**WORK INSTRUCTION**
Give back the lines below exactly, but do not include any pictures.

**COLLECTED DATA**
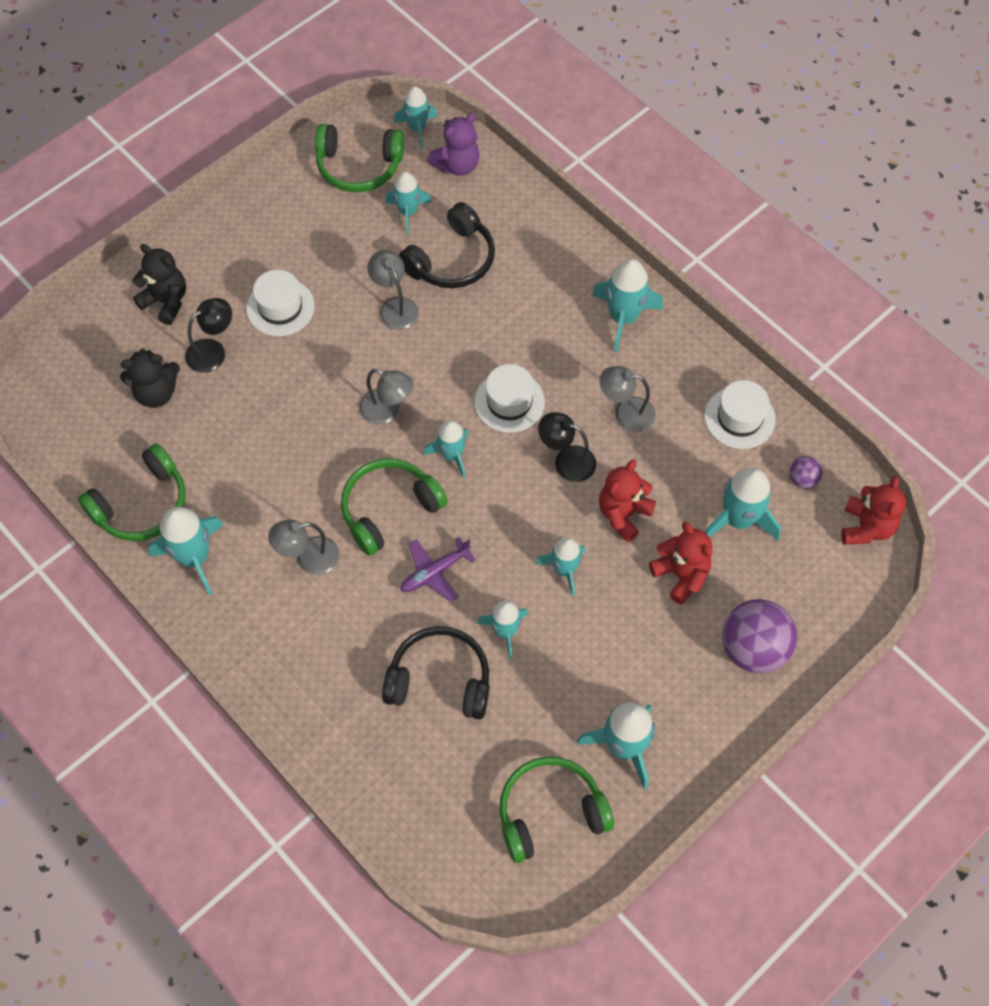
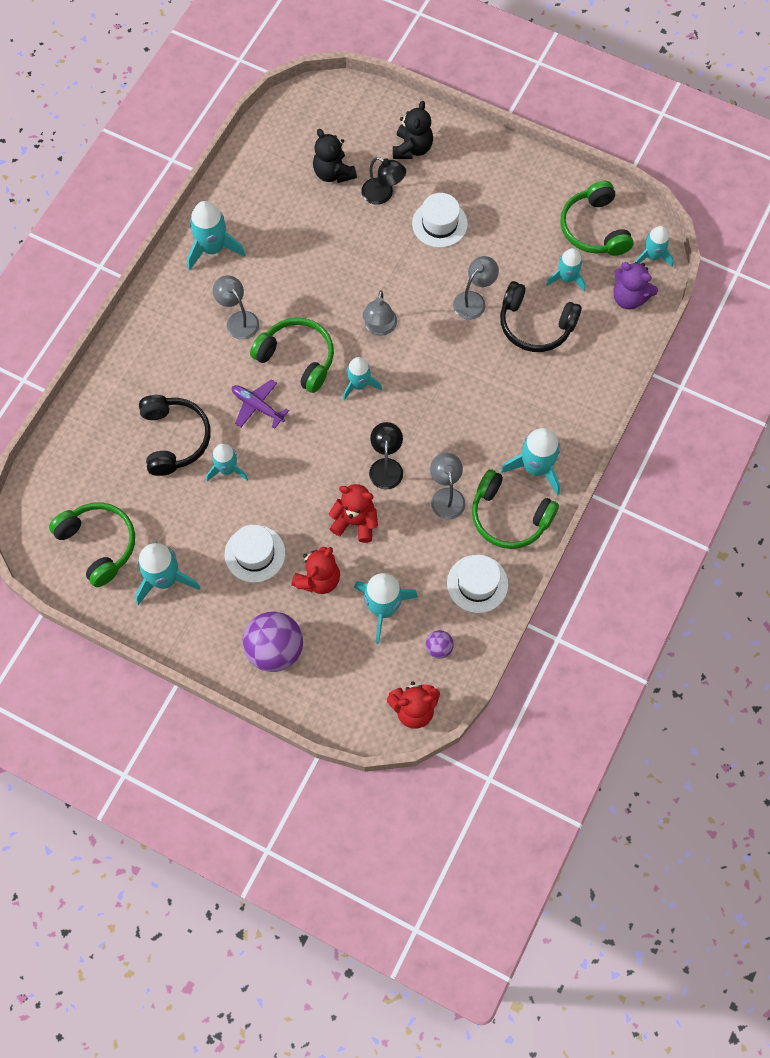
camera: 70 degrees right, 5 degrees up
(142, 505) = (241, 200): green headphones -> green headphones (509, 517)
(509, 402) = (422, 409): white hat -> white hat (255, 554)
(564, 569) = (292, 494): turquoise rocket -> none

**WRITTEN SOLUTION**
camera: 70 degrees right, 5 degrees up
(142, 505) = (241, 200): green headphones -> green headphones (509, 517)
(509, 402) = (422, 409): white hat -> white hat (255, 554)
(564, 569) = (292, 494): turquoise rocket -> none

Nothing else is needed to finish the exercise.